[MATERIAL PROVIDED]

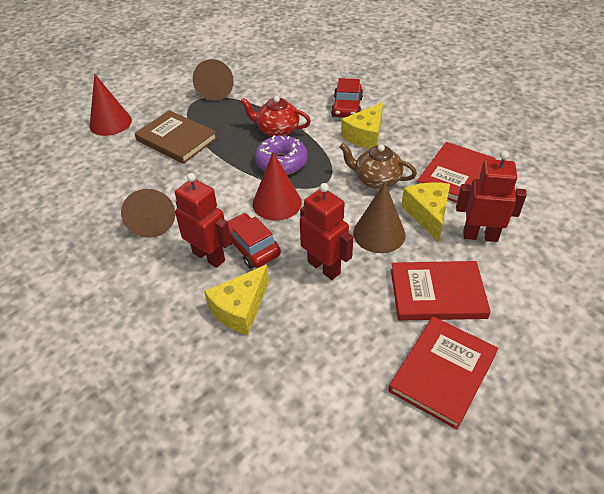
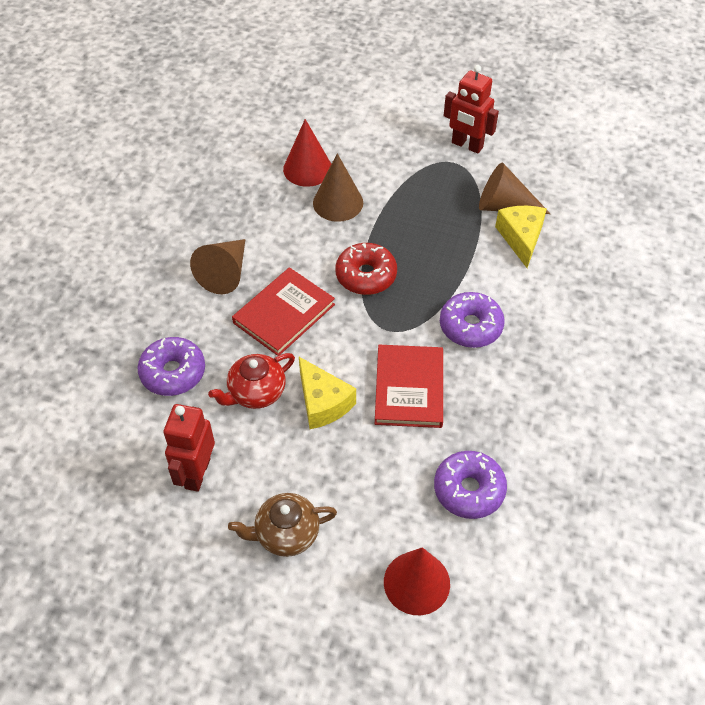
brown book: 1 -> 0
purple donut: 1 -> 3
red book: 3 -> 2
red car: 2 -> 0
red donut: 0 -> 1
red robot: 3 -> 2
yellow cheese: 3 -> 2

[/MATERIAL PROVIDED]

# WORK ITEM:
Transcribe all of the lines above exactly as given. The pictures stay out.

# FINISHED TASK:
brown book: 1 -> 0
purple donut: 1 -> 3
red book: 3 -> 2
red car: 2 -> 0
red donut: 0 -> 1
red robot: 3 -> 2
yellow cheese: 3 -> 2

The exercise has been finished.